[Satellite object listings]
[Start of Attachment]

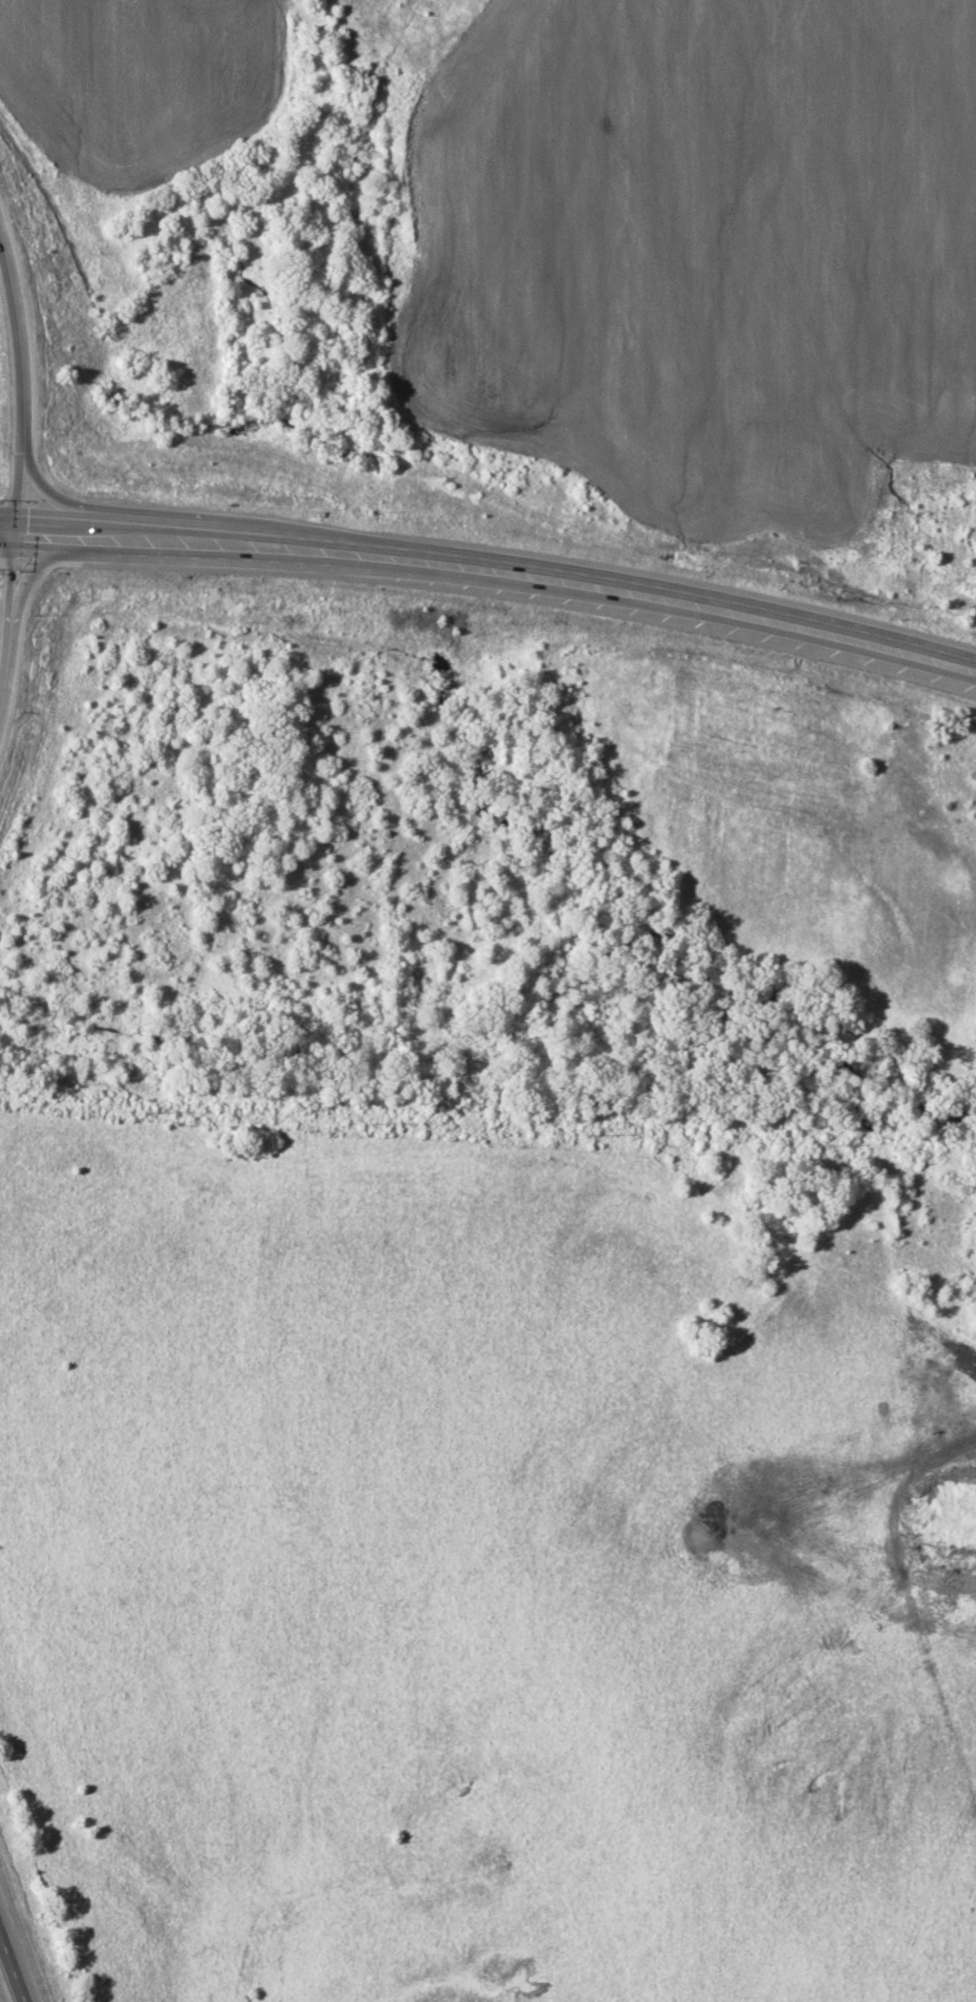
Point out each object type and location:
crop: (122, 153)
crop: (714, 263)
road: (19, 387)
road: (55, 502)
road: (7, 534)
road: (46, 564)
road: (500, 570)
road: (13, 572)
road: (5, 659)
road: (974, 1768)
road: (15, 1959)

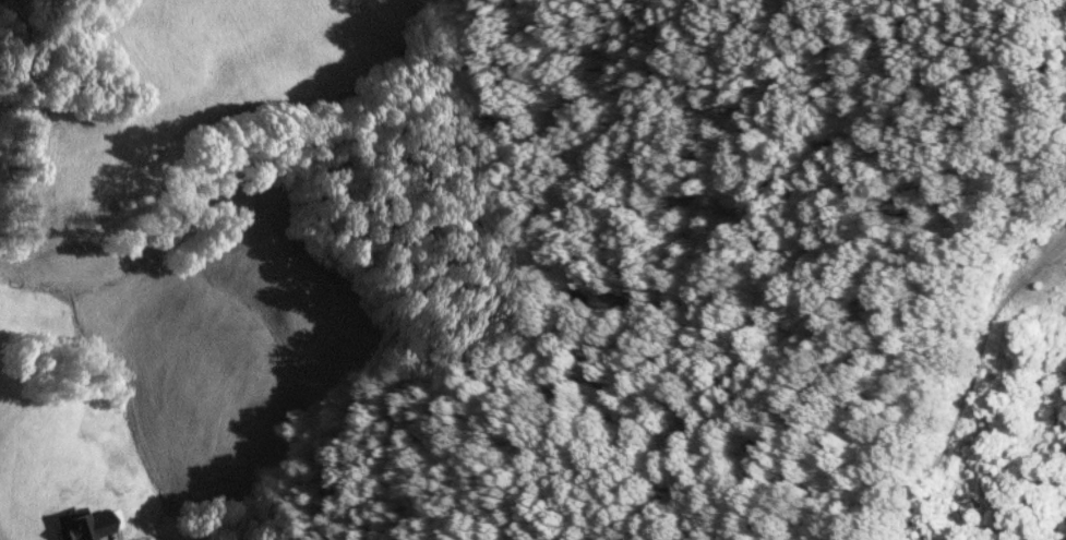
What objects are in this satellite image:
building: (85, 525)

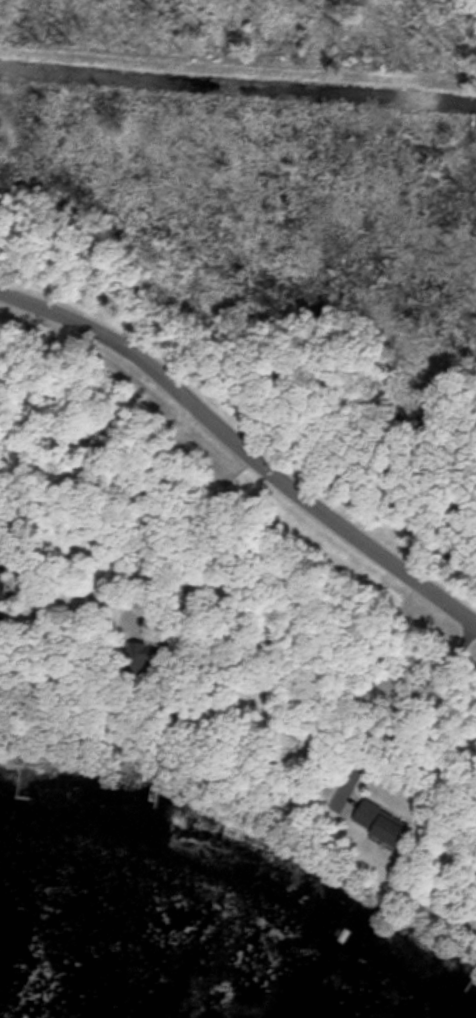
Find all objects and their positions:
road: (241, 451)
building: (0, 584)
building: (141, 655)
building: (378, 821)

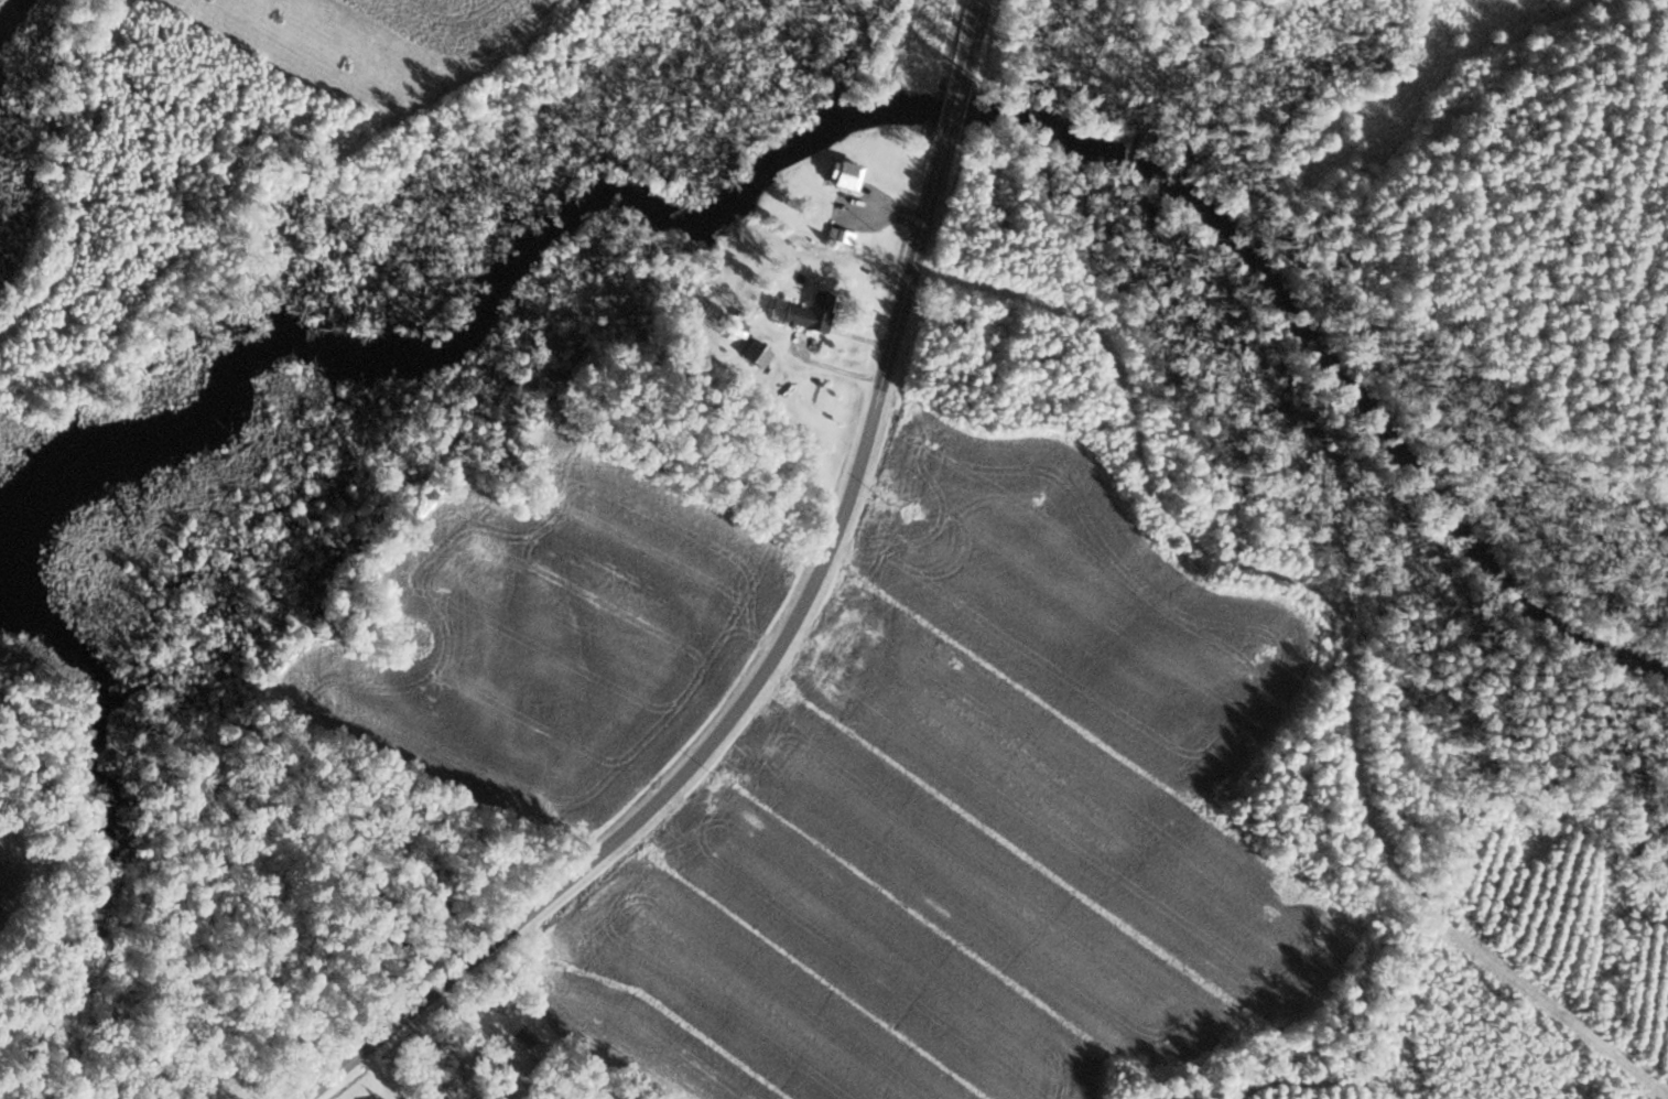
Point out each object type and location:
building: (842, 175)
building: (810, 312)
building: (756, 354)
building: (843, 609)
road: (784, 636)
building: (828, 680)

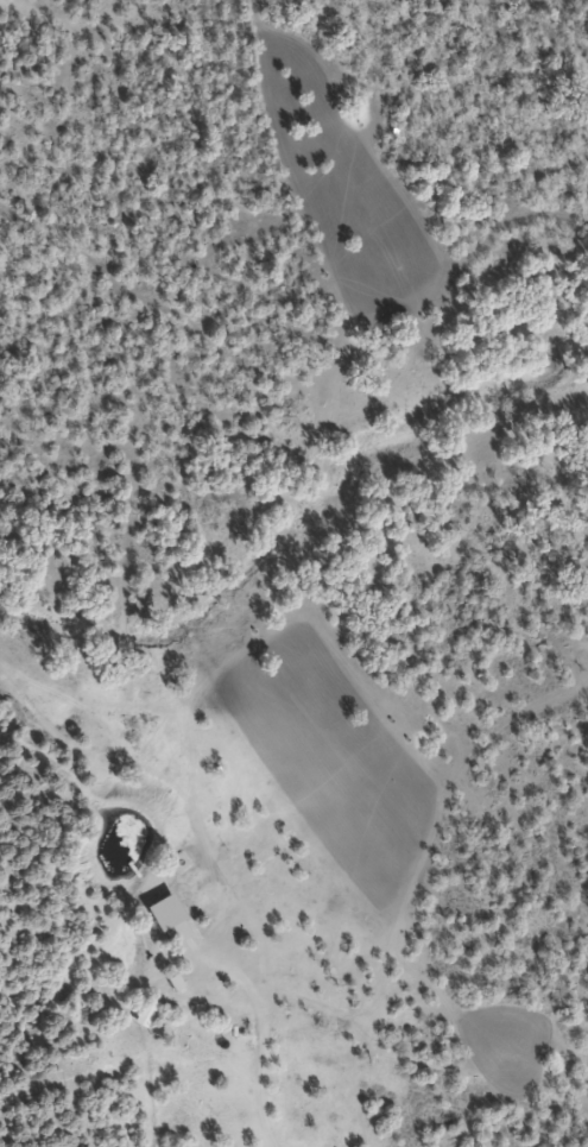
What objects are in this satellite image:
road: (220, 858)
building: (169, 913)

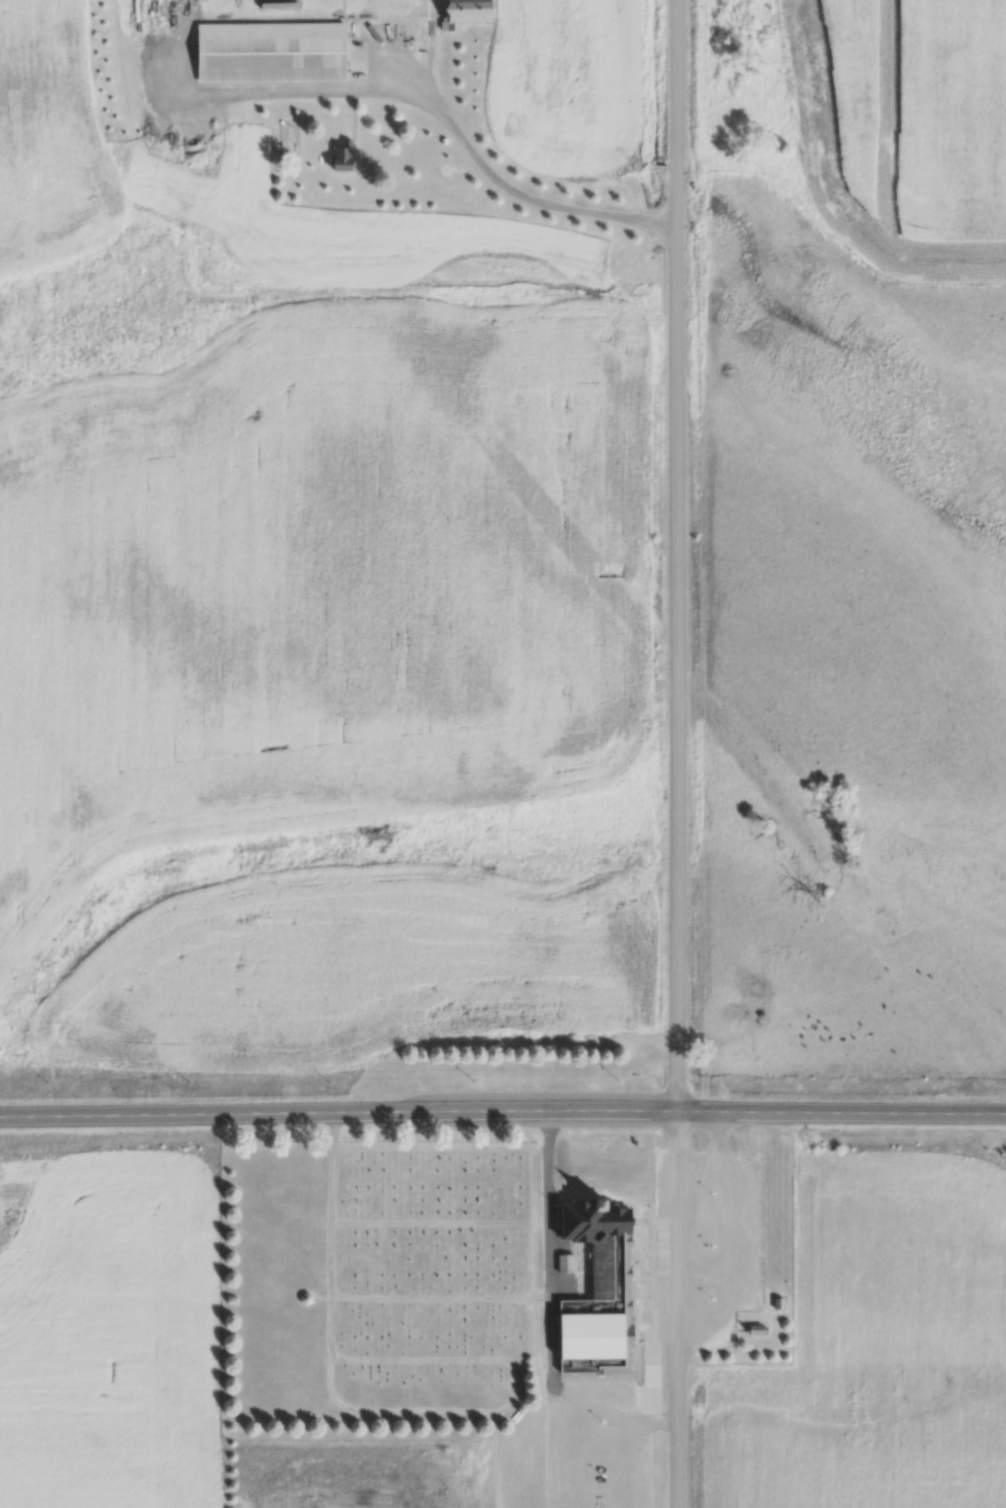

[End of Attachment]

**Work item:**
Give back the records above word for word, minus any image they hold.

**Your response:**
Point out each object type and location:
crop: (122, 153)
crop: (714, 263)
road: (19, 387)
road: (55, 502)
road: (7, 534)
road: (46, 564)
road: (500, 570)
road: (13, 572)
road: (5, 659)
road: (974, 1768)
road: (15, 1959)

What objects are in this satellite image:
building: (85, 525)

Find all objects and their positions:
road: (241, 451)
building: (0, 584)
building: (141, 655)
building: (378, 821)

Point out each object type and location:
building: (842, 175)
building: (810, 312)
building: (756, 354)
building: (843, 609)
road: (784, 636)
building: (828, 680)

What objects are in this satellite image:
road: (220, 858)
building: (169, 913)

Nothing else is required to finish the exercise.